(Dataset entries)
>> BEGIN

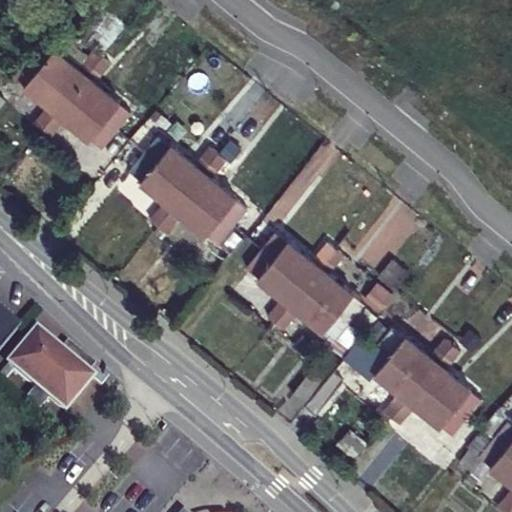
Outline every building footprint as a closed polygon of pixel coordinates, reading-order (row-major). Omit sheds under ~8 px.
[(511,0),(484,0),(488,37),(511,34),(511,0)] [(29,55),(73,92),(103,55),(95,48),(80,66),(55,46),(43,39),(29,55)] [(43,128),(73,92),(29,55),(15,73),(25,81),(23,83),(48,103),(42,110),(43,112),(35,121),(43,128)] [(113,63),(103,55),(73,92),(134,141),(146,125),(134,115),(135,113),(124,104),(125,102),(98,80),(113,63)] [(110,146),(122,155),(134,141),(73,92),(43,128),(54,137),(68,120),(92,138),(108,149),(110,146)] [(159,133),(145,150),(190,187),(219,151),(209,143),(202,153),(203,154),(197,161),(172,141),(170,143),(159,133)] [(151,216),(160,224),(190,187),(145,150),(131,168),(142,178),(142,179),(166,199),(151,216)] [(227,159),(219,151),(190,187),(234,223),(247,208),(238,199),(239,196),(214,176),(222,167),(220,166),(227,159)] [(280,195),(290,178),(252,155),(242,171),(280,195)] [(190,187),(160,224),(169,231),(175,224),(175,225),(185,214),(219,242),(234,223),(190,187)] [(279,229),(264,247),(309,284),(337,249),(328,243),(316,259),(279,229)] [(271,314),(278,321),(309,284),(264,247),(249,265),(285,296),(271,314)] [(344,255),(337,249),(309,284),(354,321),(367,306),(354,293),(353,289),(332,271),(344,255)] [(363,296),(378,308),(409,269),(394,257),(363,296)] [(338,339),(354,321),(309,284),(278,321),(287,327),(301,309),(338,339)] [(0,351),(18,331),(0,315),(0,351)] [(392,326),(380,341),(424,377),(452,342),(444,336),(431,353),(406,333),(404,336),(392,326)] [(37,389),(25,402),(38,413),(50,400),(65,413),(94,378),(37,330),(0,373),(0,374),(6,379),(14,369),(37,389)] [(386,409),(394,415),(424,377),(380,341),(365,359),(378,370),(376,371),(401,391),(386,409)] [(461,350),(452,342),(424,377),(470,414),(483,400),(472,391),(474,388),(448,367),(461,350)] [(308,402),(327,377),(316,368),(296,391),(308,402)] [(454,434),(470,414),(424,377),(394,415),(402,422),(417,404),(454,434)] [(511,423),(507,419),(494,434),(511,448),(511,423)] [(511,492),(503,504),(510,509),(511,507),(511,448),(494,434),(479,452),(489,460),(488,462),(511,480),(511,492)]
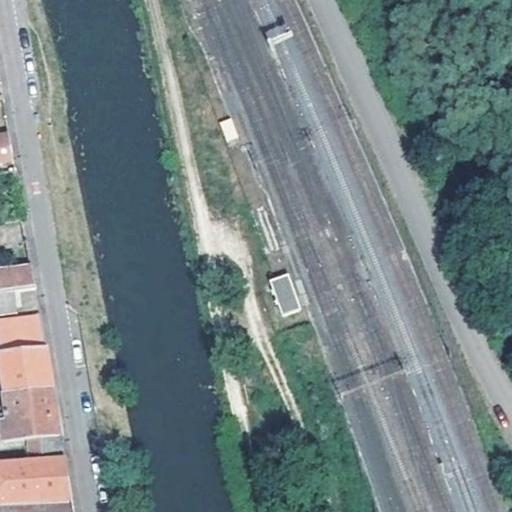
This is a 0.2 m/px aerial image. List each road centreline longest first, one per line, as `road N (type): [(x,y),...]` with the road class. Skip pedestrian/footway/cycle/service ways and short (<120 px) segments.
road 1 (track): [(152,0),(259,511)]
road 2 (residential): [(92,511),(2,0)]
road 3 (unclassified): [(317,0),(451,314),(511,414)]
road 4 (track): [(329,511),(228,244),(206,246)]
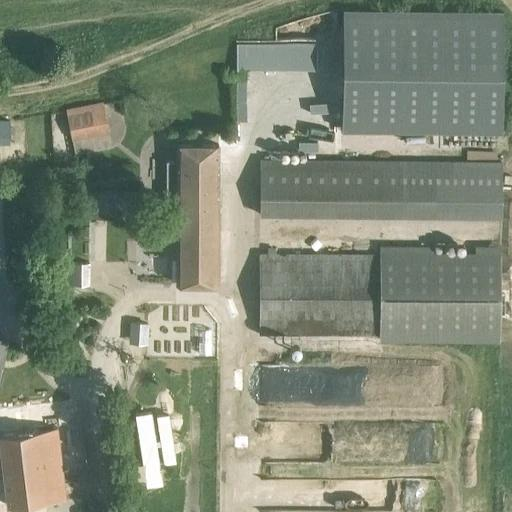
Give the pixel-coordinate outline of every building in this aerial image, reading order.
[(503,11),(343,9),(343,129),(502,130),(503,11)] [(237,39),(237,66),(317,67),(318,40),(237,39)] [(247,68),(237,68),(237,80),(247,80),(247,68)] [(109,131),(104,102),(67,109),(72,138),(109,131)] [(0,120),(0,144),(10,144),(10,121),(0,120)] [(177,282),(218,282),(219,212),(219,144),(177,143),(177,160),(166,160),(167,198),(177,198),(177,282)] [(501,217),(502,159),(260,157),(261,215),(501,217)] [(108,210),(109,193),(89,192),(88,209),(108,210)] [(259,332),(379,333),(379,342),(501,341),(500,254),(259,253),(259,332)] [(89,272),(91,272),(91,262),(60,262),(60,274),(65,274),(65,284),(89,285),(89,272)] [(49,290),(33,340),(61,349),(77,299),(49,290)] [(130,342),(145,343),(146,323),(131,322),(130,342)] [(0,433),(0,438),(8,505),(65,499),(57,427),(0,433)]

>> END

PROBLEM STATEMENT: Print all of the lines above without changing a single character, leaving out every picture.

ANSWER IN FULL:
Outline every building footprint as a closed polygon of pixel coordinates, reading-order (row-major). Omit sheds under ~8 px.
[(511,0),(484,0),(488,37),(511,34),(511,0)] [(29,55),(73,92),(103,55),(95,48),(80,66),(55,46),(43,39),(29,55)] [(43,128),(73,92),(29,55),(15,73),(25,81),(23,83),(48,103),(42,110),(43,112),(35,121),(43,128)] [(113,63),(103,55),(73,92),(134,141),(146,125),(134,115),(135,113),(124,104),(125,102),(98,80),(113,63)] [(110,146),(122,155),(134,141),(73,92),(43,128),(54,137),(68,120),(92,138),(108,149),(110,146)] [(159,133),(145,150),(190,187),(219,151),(209,143),(202,153),(203,154),(197,161),(172,141),(170,143),(159,133)] [(151,216),(160,224),(190,187),(145,150),(131,168),(142,178),(142,179),(166,199),(151,216)] [(227,159),(219,151),(190,187),(234,223),(247,208),(238,199),(239,196),(214,176),(222,167),(220,166),(227,159)] [(280,195),(290,178),(252,155),(242,171),(280,195)] [(190,187),(160,224),(169,231),(175,224),(175,225),(185,214),(219,242),(234,223),(190,187)] [(279,229),(264,247),(309,284),(337,249),(328,243),(316,259),(279,229)] [(271,314),(278,321),(309,284),(264,247),(249,265),(285,296),(271,314)] [(344,255),(337,249),(309,284),(354,321),(367,306),(354,293),(353,289),(332,271),(344,255)] [(363,296),(378,308),(409,269),(394,257),(363,296)] [(338,339),(354,321),(309,284),(278,321),(287,327),(301,309),(338,339)] [(0,351),(18,331),(0,315),(0,351)] [(392,326),(380,341),(424,377),(452,342),(444,336),(431,353),(406,333),(404,336),(392,326)] [(37,389),(25,402),(38,413),(50,400),(65,413),(94,378),(37,330),(0,373),(0,374),(6,379),(14,369),(37,389)] [(386,409),(394,415),(424,377),(380,341),(365,359),(378,370),(376,371),(401,391),(386,409)] [(461,350),(452,342),(424,377),(470,414),(483,400),(472,391),(474,388),(448,367),(461,350)] [(308,402),(327,377),(316,368),(296,391),(308,402)] [(454,434),(470,414),(424,377),(394,415),(402,422),(417,404),(454,434)] [(511,423),(507,419),(494,434),(511,448),(511,423)] [(511,492),(503,504),(510,509),(511,507),(511,448),(494,434),(479,452),(489,460),(488,462),(511,480),(511,492)]
This is a 0.2 m/px aerial image. List each road centreline longest first, one per line, as `road N (type): [(x,y),...]` with the road class. Skip pedestrian/footway/cycle/service ways and short (<120 px) segments.
road 1 (track): [(152,0),(259,511)]
road 2 (residential): [(92,511),(2,0)]
road 3 (unclassified): [(317,0),(451,314),(511,414)]
road 4 (track): [(329,511),(228,244),(206,246)]
Give the pixel-coordinate outline of every building in this aerial image, reading order.
[(503,11),(343,9),(343,129),(502,130),(503,11)] [(237,39),(237,66),(317,67),(318,40),(237,39)] [(247,68),(237,68),(237,80),(247,80),(247,68)] [(109,131),(104,102),(67,109),(72,138),(109,131)] [(0,120),(0,144),(10,144),(10,121),(0,120)] [(177,282),(218,282),(219,212),(219,144),(177,143),(177,160),(166,160),(167,198),(177,198),(177,282)] [(501,217),(502,159),(260,157),(261,215),(501,217)] [(108,210),(109,193),(89,192),(88,209),(108,210)] [(259,332),(379,333),(379,342),(501,341),(500,254),(259,253),(259,332)] [(89,272),(91,272),(91,262),(60,262),(60,274),(65,274),(65,284),(89,285),(89,272)] [(49,290),(33,340),(61,349),(77,299),(49,290)] [(130,342),(145,343),(146,323),(131,322),(130,342)] [(0,433),(0,438),(8,505),(65,499),(57,427),(0,433)]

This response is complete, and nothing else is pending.